*What you should do*
Nothing but the text should be carried over: reproduce all the data exactly and leave out every image.

*Data for analysis*
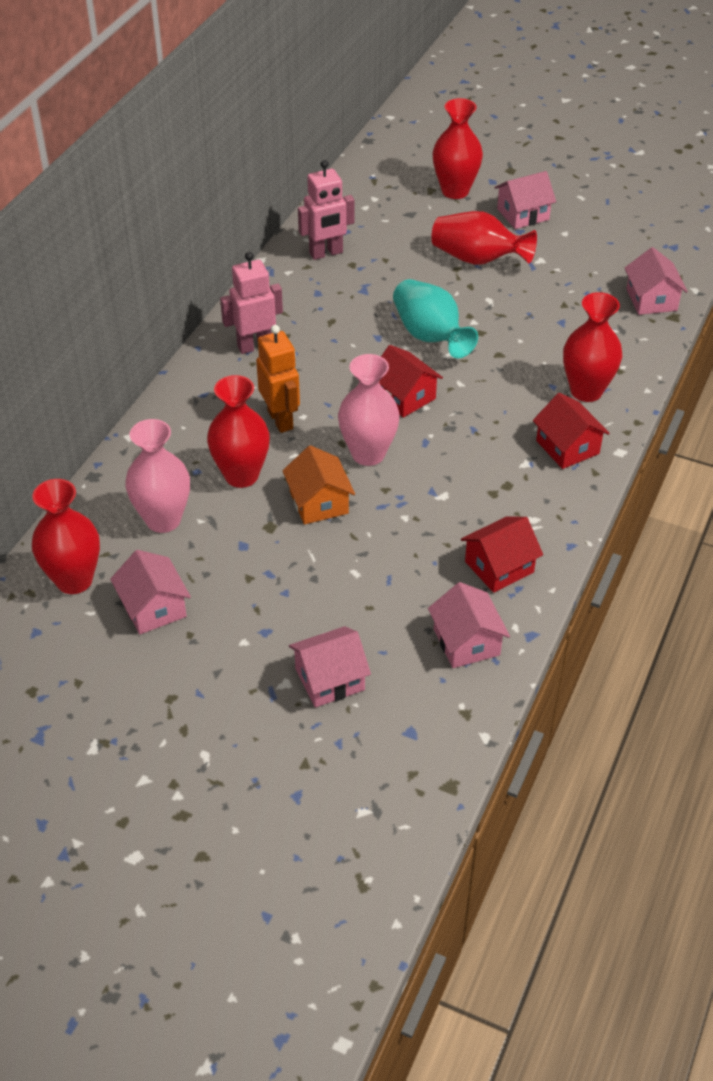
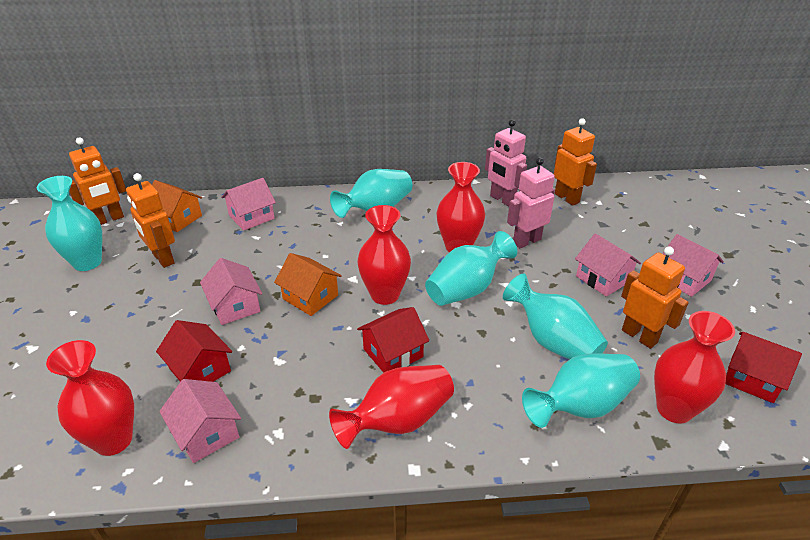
orange house: 1 -> 2
orange robot: 1 -> 4
pink vase: 2 -> 0
turquoise vase: 1 -> 5

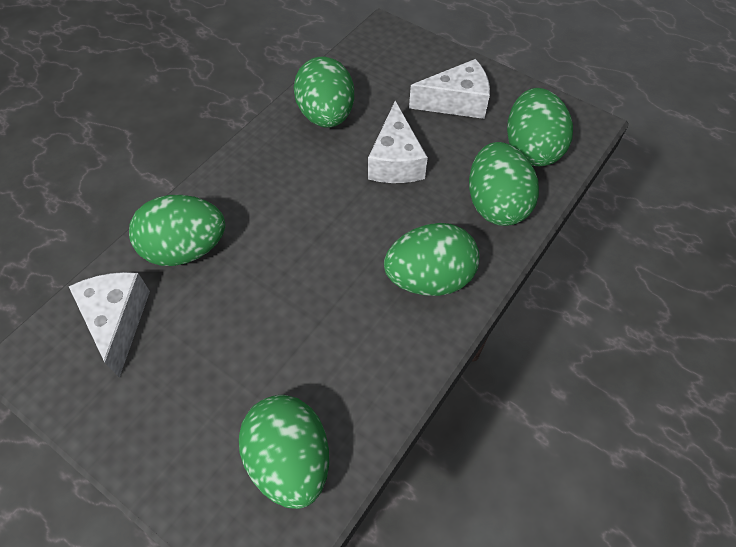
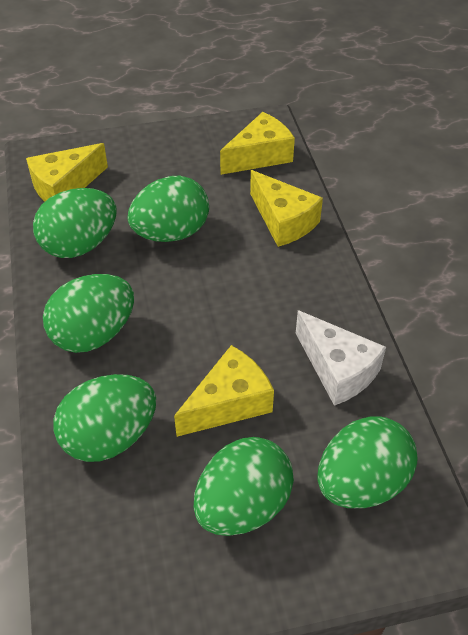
white cheese: 3 -> 1
yellow cheese: 0 -> 4

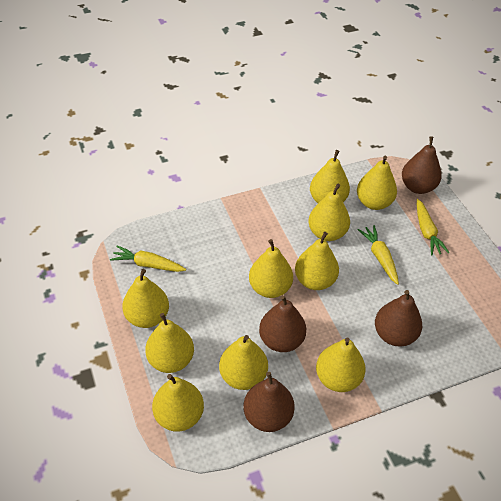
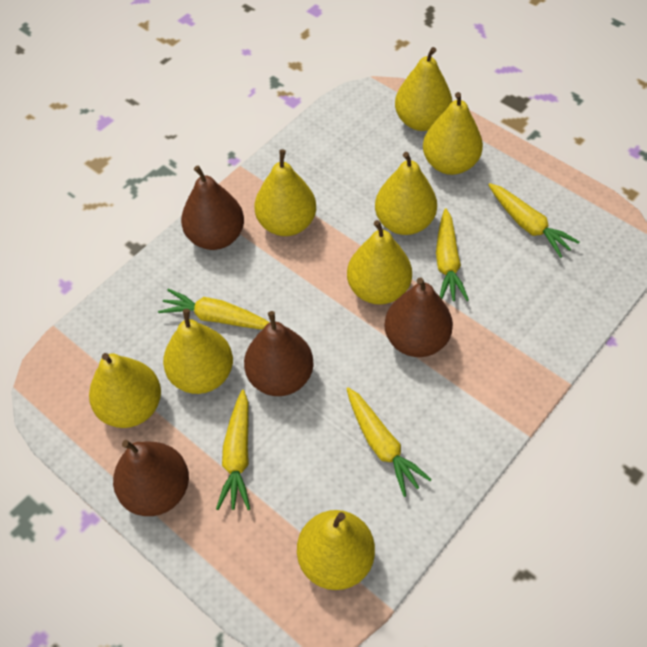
yellow carrot: 3 -> 5
yellow pear: 10 -> 8

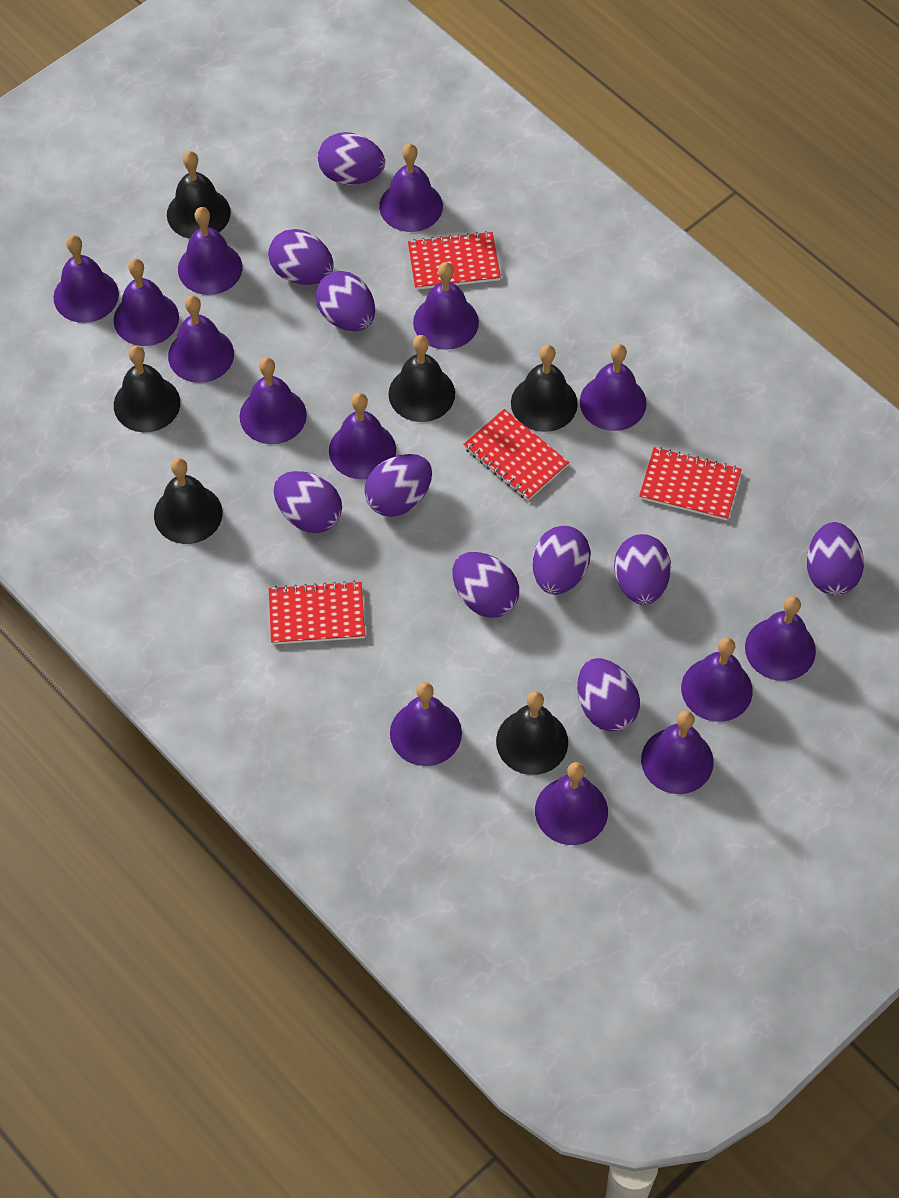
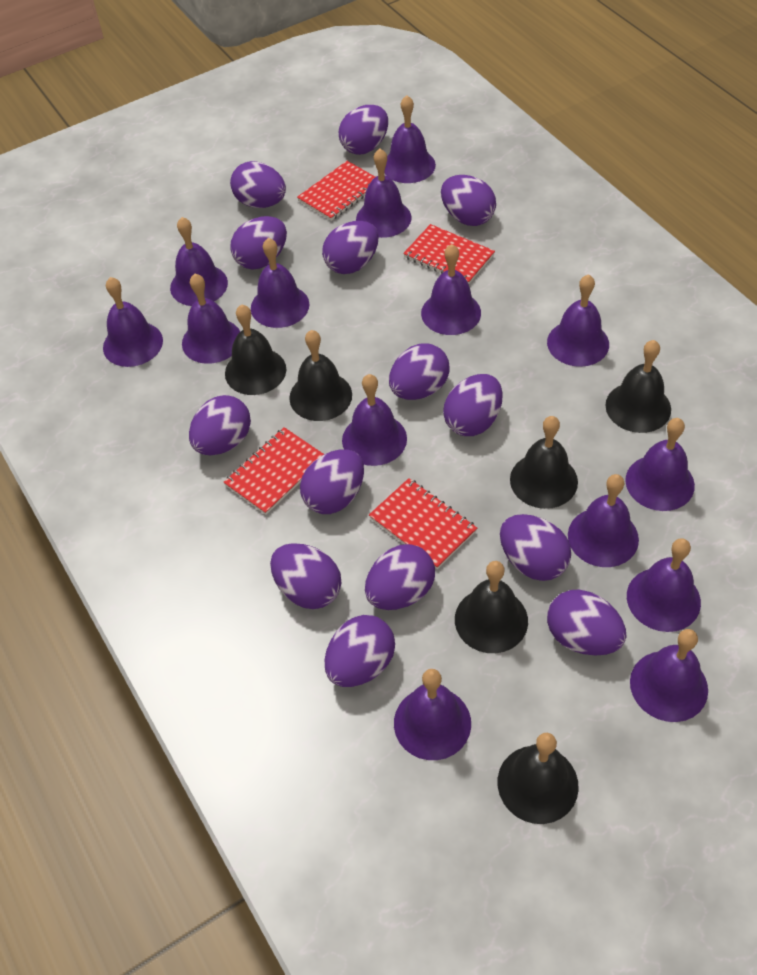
purple egg: 10 -> 14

*Exercise solution*
orange house: 1 -> 2
orange robot: 1 -> 4
pink vase: 2 -> 0
turquoise vase: 1 -> 5

white cheese: 3 -> 1
yellow cheese: 0 -> 4

yellow carrot: 3 -> 5
yellow pear: 10 -> 8

purple egg: 10 -> 14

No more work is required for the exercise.